───── Data extracts ─────

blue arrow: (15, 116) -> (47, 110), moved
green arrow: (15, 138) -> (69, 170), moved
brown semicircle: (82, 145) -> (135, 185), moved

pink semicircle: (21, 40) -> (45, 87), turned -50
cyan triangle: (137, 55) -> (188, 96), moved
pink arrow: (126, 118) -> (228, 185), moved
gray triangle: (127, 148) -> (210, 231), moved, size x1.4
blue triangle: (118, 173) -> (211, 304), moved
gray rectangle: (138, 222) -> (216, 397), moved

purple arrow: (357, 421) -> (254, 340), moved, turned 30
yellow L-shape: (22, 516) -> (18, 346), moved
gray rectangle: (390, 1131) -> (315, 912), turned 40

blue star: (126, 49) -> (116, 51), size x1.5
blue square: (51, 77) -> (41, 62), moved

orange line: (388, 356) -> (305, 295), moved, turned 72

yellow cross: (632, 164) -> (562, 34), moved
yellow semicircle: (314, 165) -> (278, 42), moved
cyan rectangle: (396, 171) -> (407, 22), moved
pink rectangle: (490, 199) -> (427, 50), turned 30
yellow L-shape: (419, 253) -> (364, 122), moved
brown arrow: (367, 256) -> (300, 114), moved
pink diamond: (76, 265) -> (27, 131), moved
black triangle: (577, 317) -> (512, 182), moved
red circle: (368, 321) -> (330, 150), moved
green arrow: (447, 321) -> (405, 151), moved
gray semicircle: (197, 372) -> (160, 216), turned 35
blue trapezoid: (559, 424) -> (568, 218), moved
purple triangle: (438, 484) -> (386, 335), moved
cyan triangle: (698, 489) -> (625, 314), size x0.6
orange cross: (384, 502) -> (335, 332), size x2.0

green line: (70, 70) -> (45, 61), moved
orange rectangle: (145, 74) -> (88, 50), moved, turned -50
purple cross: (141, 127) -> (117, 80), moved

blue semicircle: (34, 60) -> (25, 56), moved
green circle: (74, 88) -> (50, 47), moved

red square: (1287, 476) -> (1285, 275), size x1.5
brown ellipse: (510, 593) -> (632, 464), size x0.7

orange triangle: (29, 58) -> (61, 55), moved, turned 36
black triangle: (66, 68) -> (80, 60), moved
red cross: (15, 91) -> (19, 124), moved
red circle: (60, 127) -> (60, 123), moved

─────

> **Exercise instructions**:
Beginning at the line with "pink arrow: (126, 118) -> (228, 185), moved" and stopping after the line with "green arrow: (447, 321) -> (405, 151), moved", please write out every line of the data above exactly and nothing else.

> **Solved problem**:
pink arrow: (126, 118) -> (228, 185), moved
gray triangle: (127, 148) -> (210, 231), moved, size x1.4
blue triangle: (118, 173) -> (211, 304), moved
gray rectangle: (138, 222) -> (216, 397), moved

purple arrow: (357, 421) -> (254, 340), moved, turned 30
yellow L-shape: (22, 516) -> (18, 346), moved
gray rectangle: (390, 1131) -> (315, 912), turned 40

blue star: (126, 49) -> (116, 51), size x1.5
blue square: (51, 77) -> (41, 62), moved

orange line: (388, 356) -> (305, 295), moved, turned 72

yellow cross: (632, 164) -> (562, 34), moved
yellow semicircle: (314, 165) -> (278, 42), moved
cyan rectangle: (396, 171) -> (407, 22), moved
pink rectangle: (490, 199) -> (427, 50), turned 30
yellow L-shape: (419, 253) -> (364, 122), moved
brown arrow: (367, 256) -> (300, 114), moved
pink diamond: (76, 265) -> (27, 131), moved
black triangle: (577, 317) -> (512, 182), moved
red circle: (368, 321) -> (330, 150), moved
green arrow: (447, 321) -> (405, 151), moved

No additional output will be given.